Exercise goal |
Copy out the data below, substituting "anticlockwise" for each "counterclockwise" and keeping everything else the same. Omit the pictures from your copy.

Dataset entries |
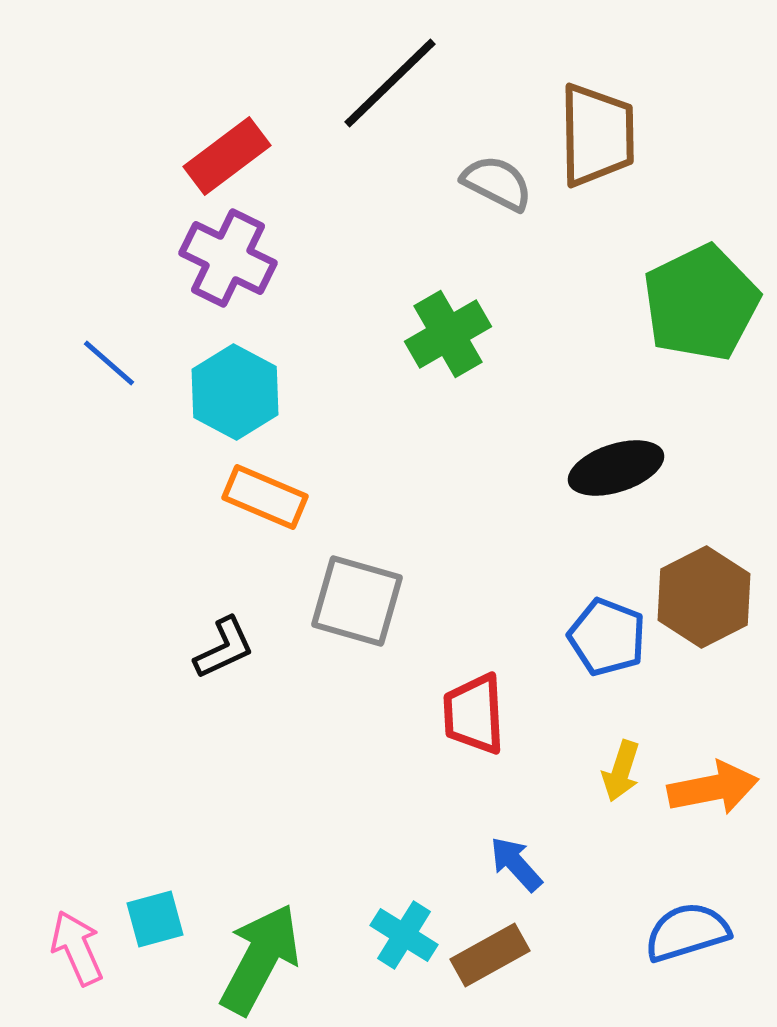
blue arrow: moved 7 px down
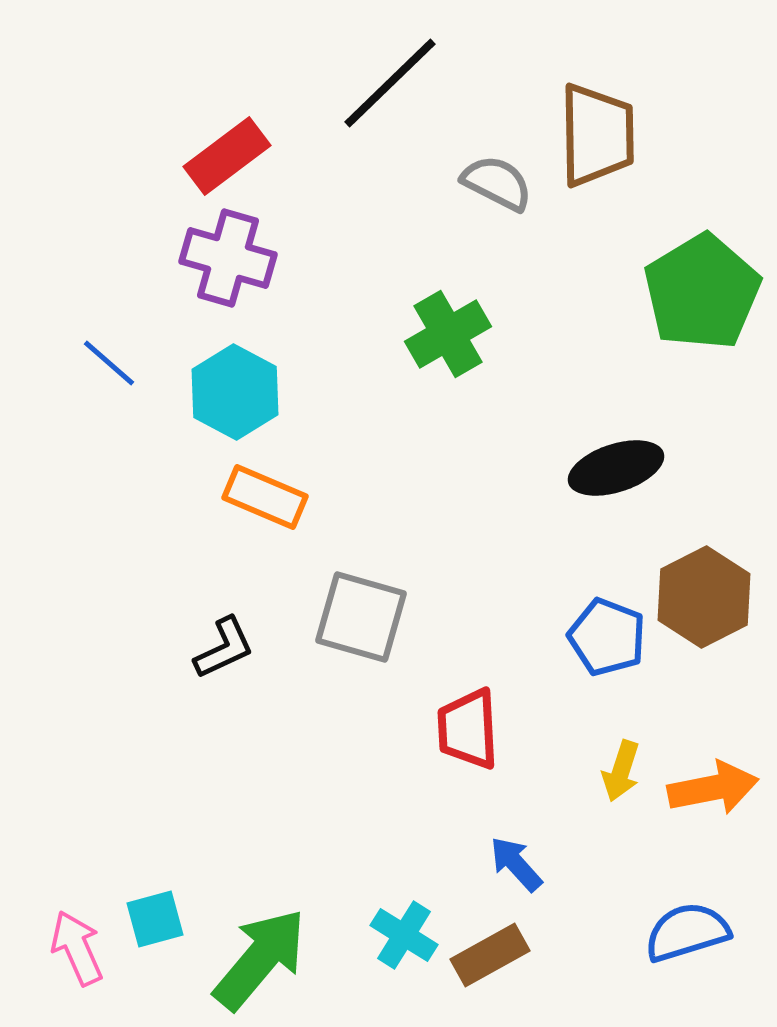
purple cross: rotated 10 degrees counterclockwise
green pentagon: moved 1 px right, 11 px up; rotated 5 degrees counterclockwise
gray square: moved 4 px right, 16 px down
red trapezoid: moved 6 px left, 15 px down
green arrow: rotated 12 degrees clockwise
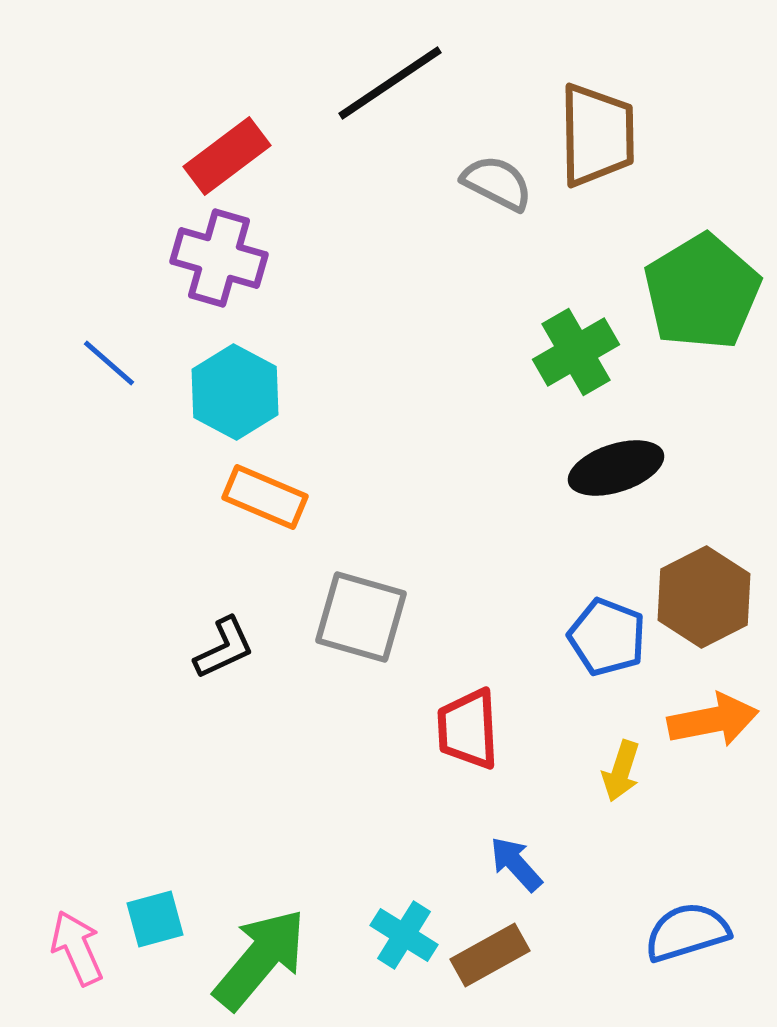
black line: rotated 10 degrees clockwise
purple cross: moved 9 px left
green cross: moved 128 px right, 18 px down
orange arrow: moved 68 px up
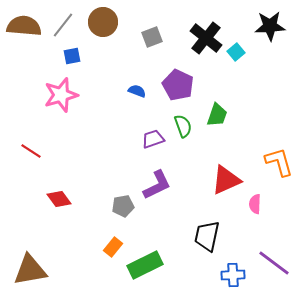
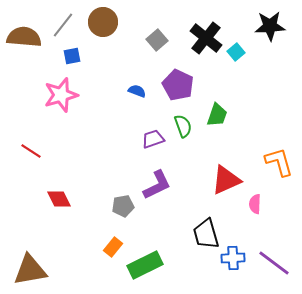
brown semicircle: moved 11 px down
gray square: moved 5 px right, 3 px down; rotated 20 degrees counterclockwise
red diamond: rotated 10 degrees clockwise
black trapezoid: moved 1 px left, 2 px up; rotated 28 degrees counterclockwise
blue cross: moved 17 px up
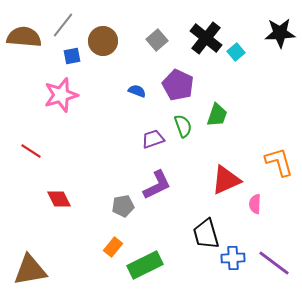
brown circle: moved 19 px down
black star: moved 10 px right, 7 px down
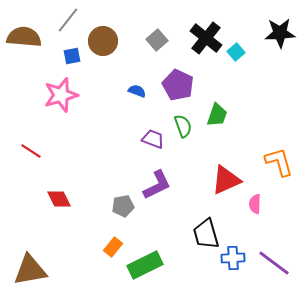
gray line: moved 5 px right, 5 px up
purple trapezoid: rotated 40 degrees clockwise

Answer to this task |
blue arrow: moved 7 px down
purple cross: rotated 10 degrees anticlockwise
green pentagon: moved 1 px right, 11 px up; rotated 5 degrees anticlockwise
gray square: moved 4 px right, 16 px down
red trapezoid: moved 6 px left, 15 px down
green arrow: rotated 12 degrees clockwise
black line: rotated 10 degrees clockwise
purple cross: moved 9 px left
green cross: moved 128 px right, 18 px down
orange arrow: moved 68 px up
brown semicircle: moved 11 px down
gray square: moved 5 px right, 3 px down; rotated 20 degrees anticlockwise
red diamond: rotated 10 degrees clockwise
black trapezoid: moved 1 px left, 2 px up; rotated 28 degrees anticlockwise
blue cross: moved 17 px up
brown circle: moved 19 px down
black star: moved 10 px right, 7 px down
gray line: moved 5 px right, 5 px up
purple trapezoid: rotated 40 degrees clockwise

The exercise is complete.